→ **Exercise**
Could you filter the records below down to the lines that include the word "STEPPER"?

..............................

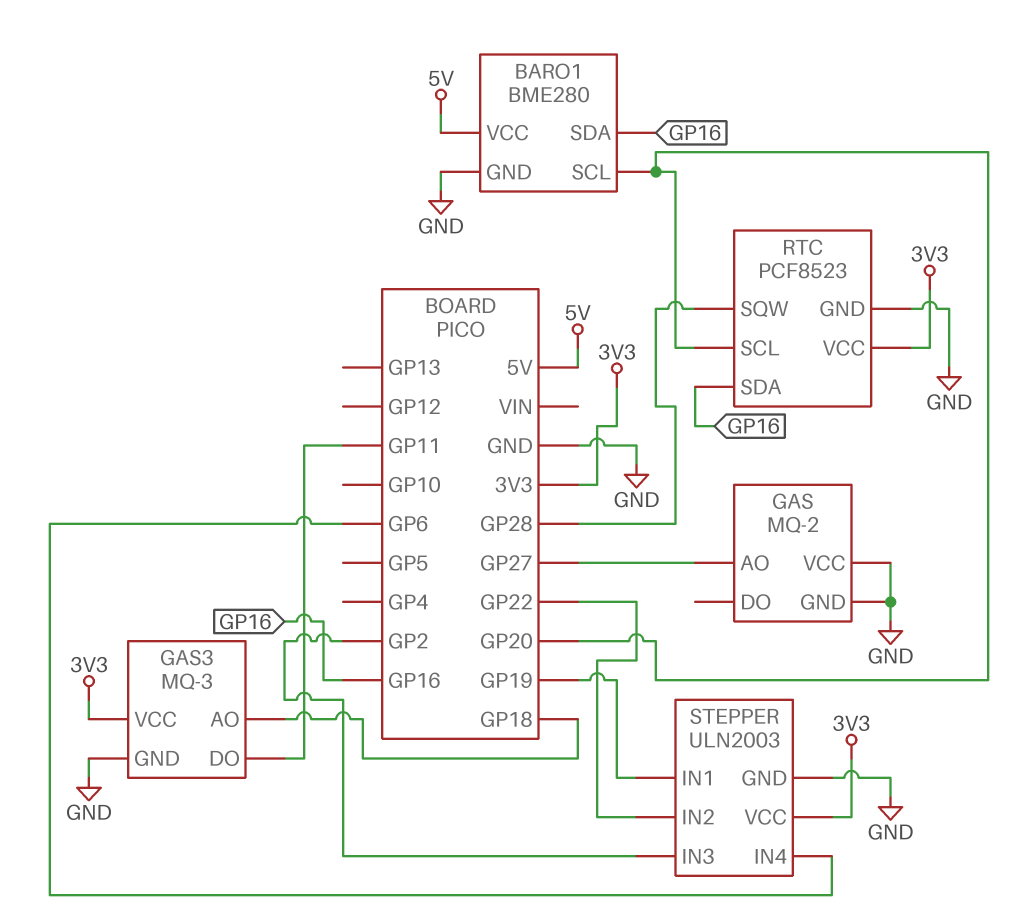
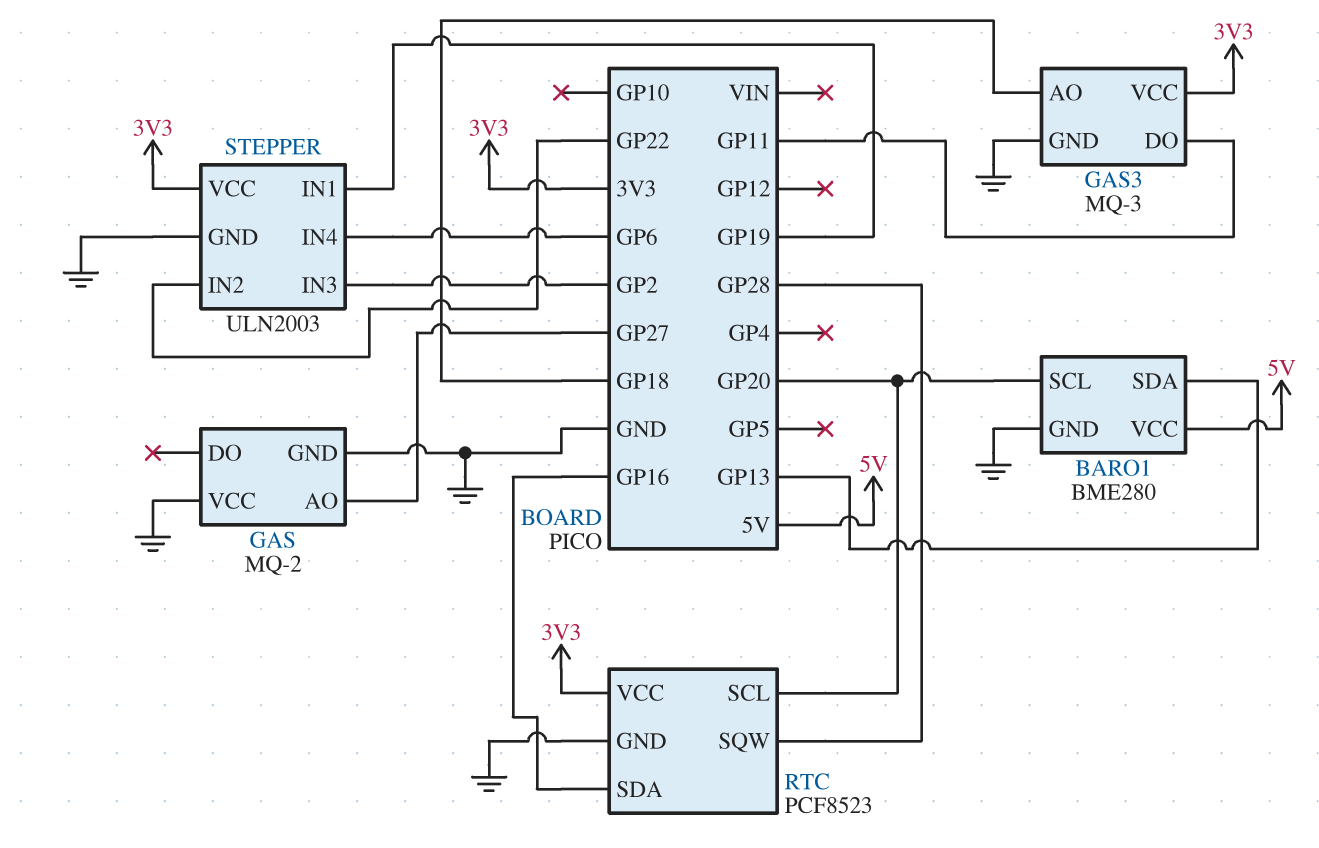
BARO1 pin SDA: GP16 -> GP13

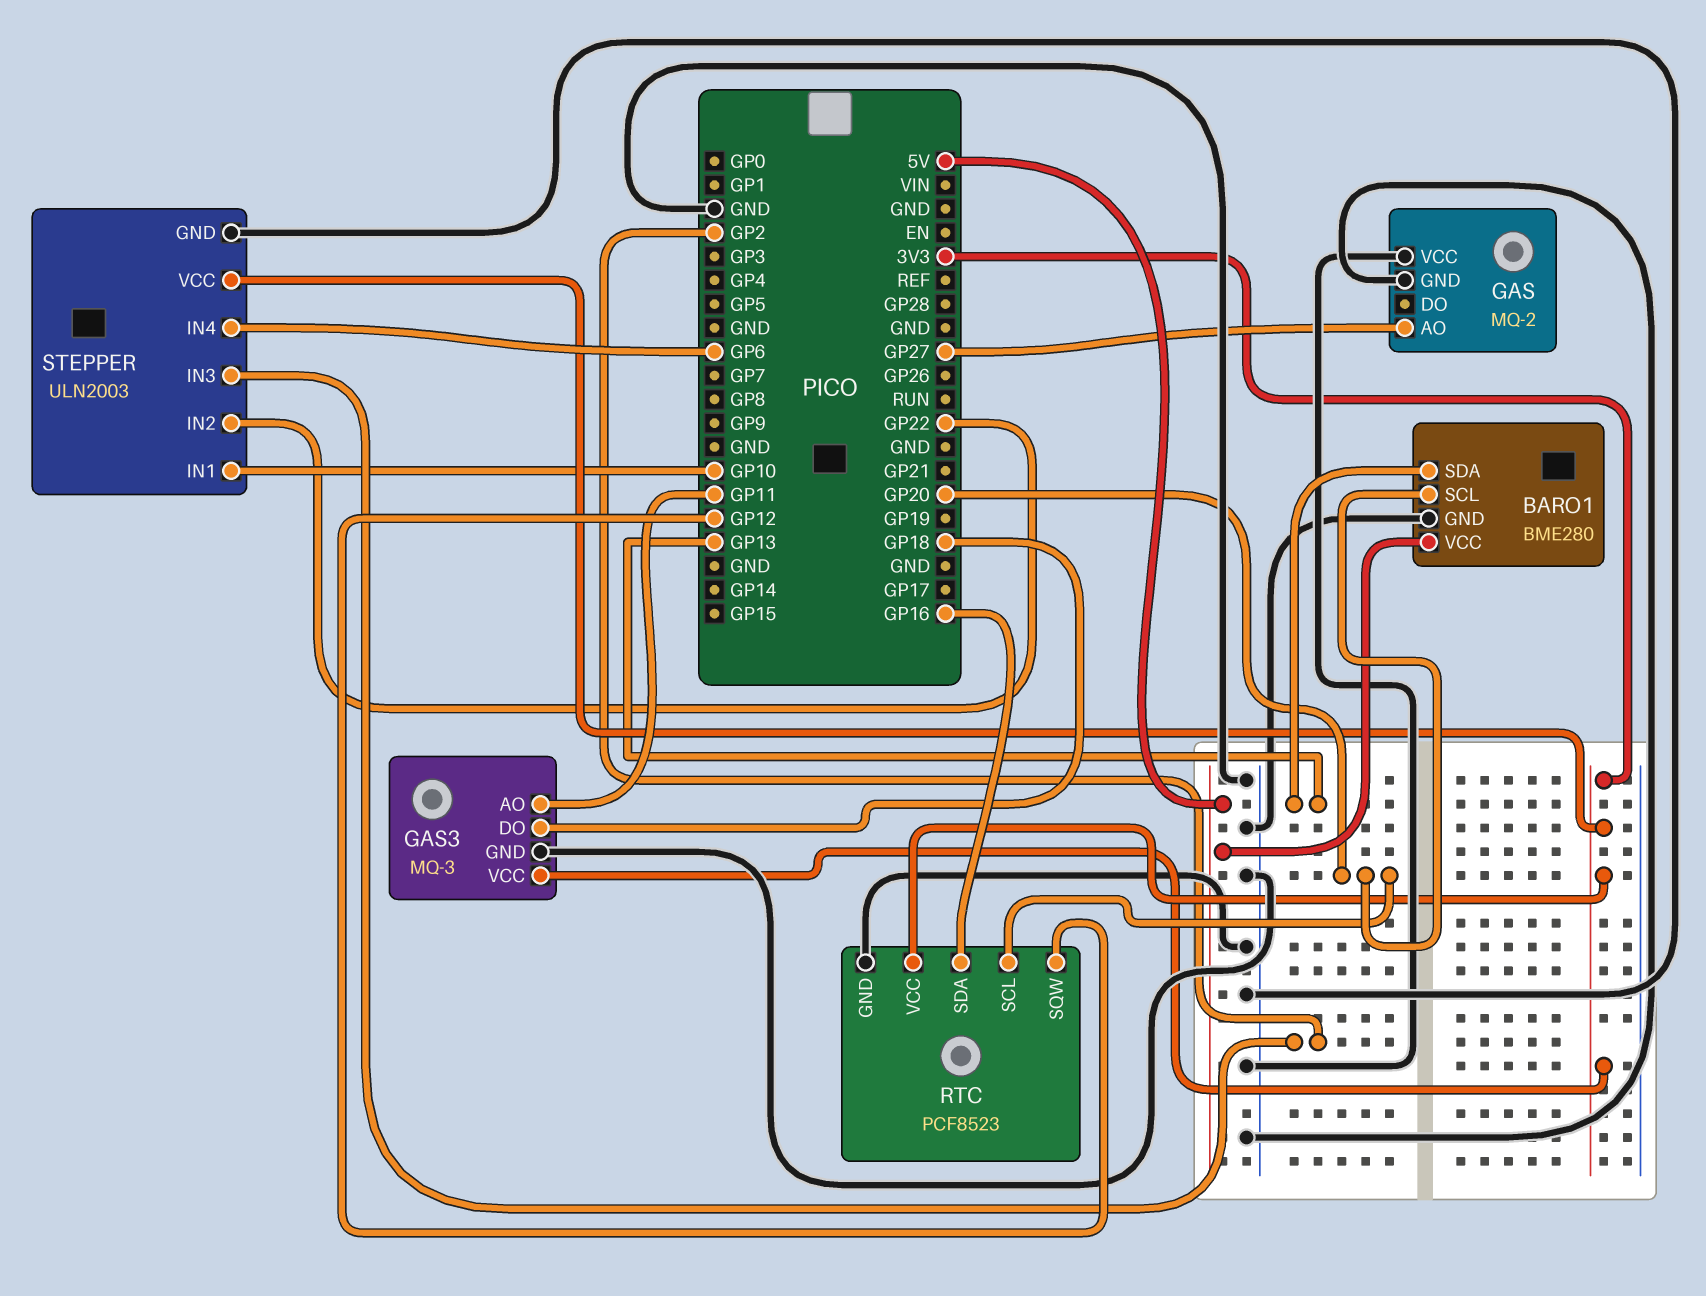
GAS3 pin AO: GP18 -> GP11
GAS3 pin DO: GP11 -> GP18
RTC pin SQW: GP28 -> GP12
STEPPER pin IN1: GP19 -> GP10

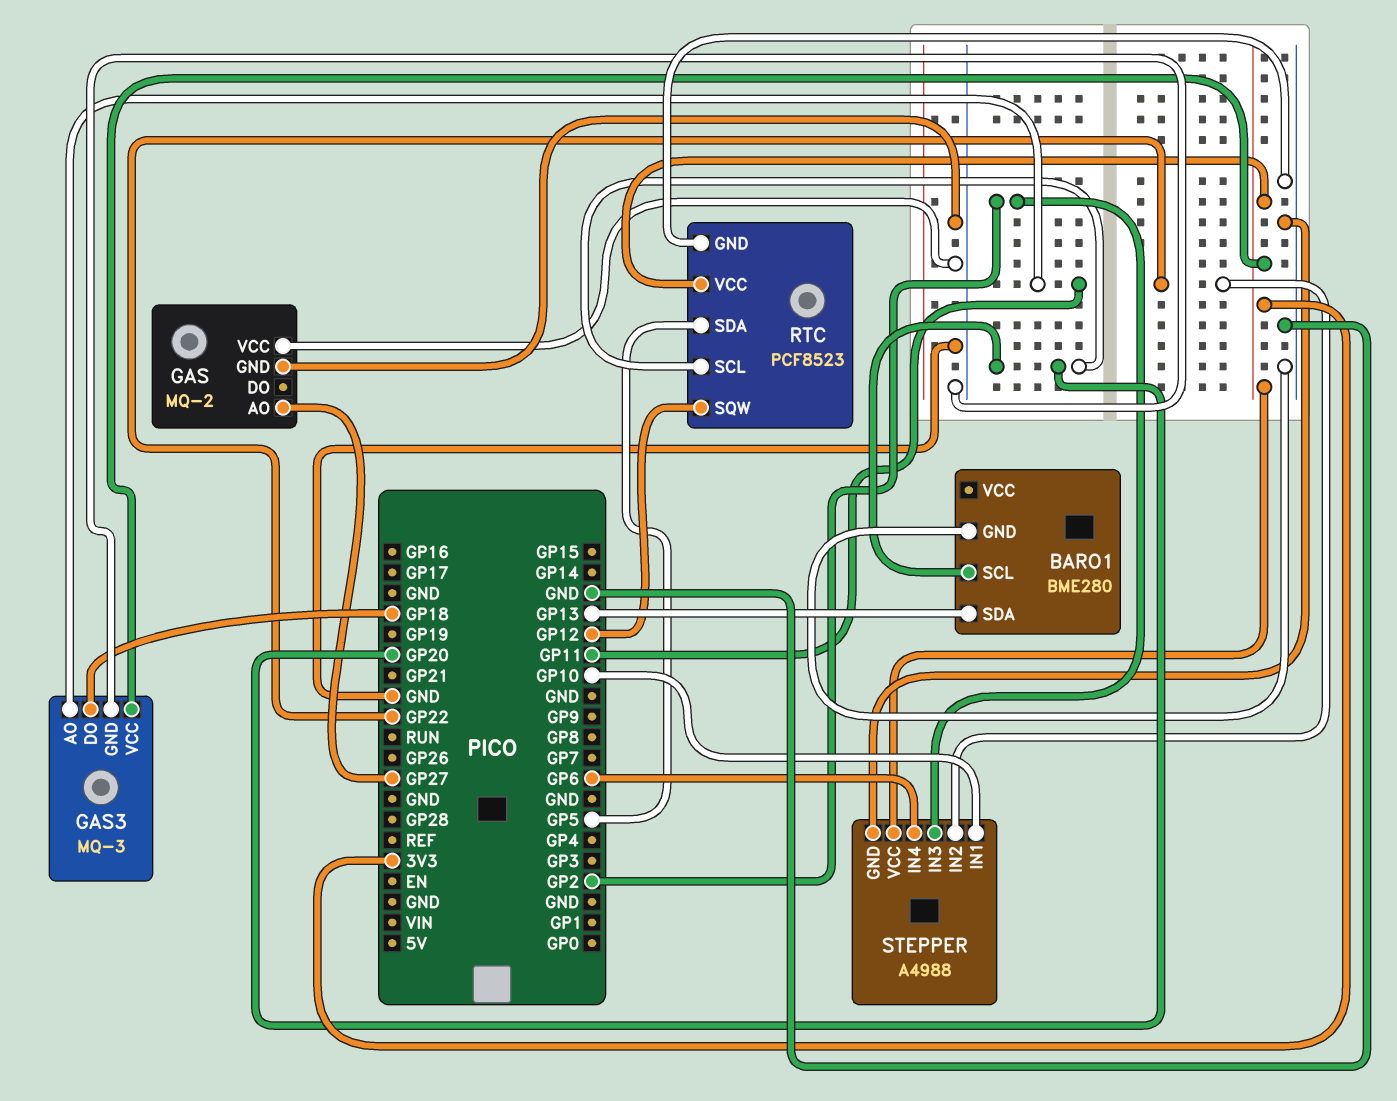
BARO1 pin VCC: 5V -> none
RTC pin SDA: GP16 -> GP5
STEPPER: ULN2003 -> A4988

..............................

→ **Result of this exercise**
STEPPER pin IN1: GP19 -> GP10
STEPPER: ULN2003 -> A4988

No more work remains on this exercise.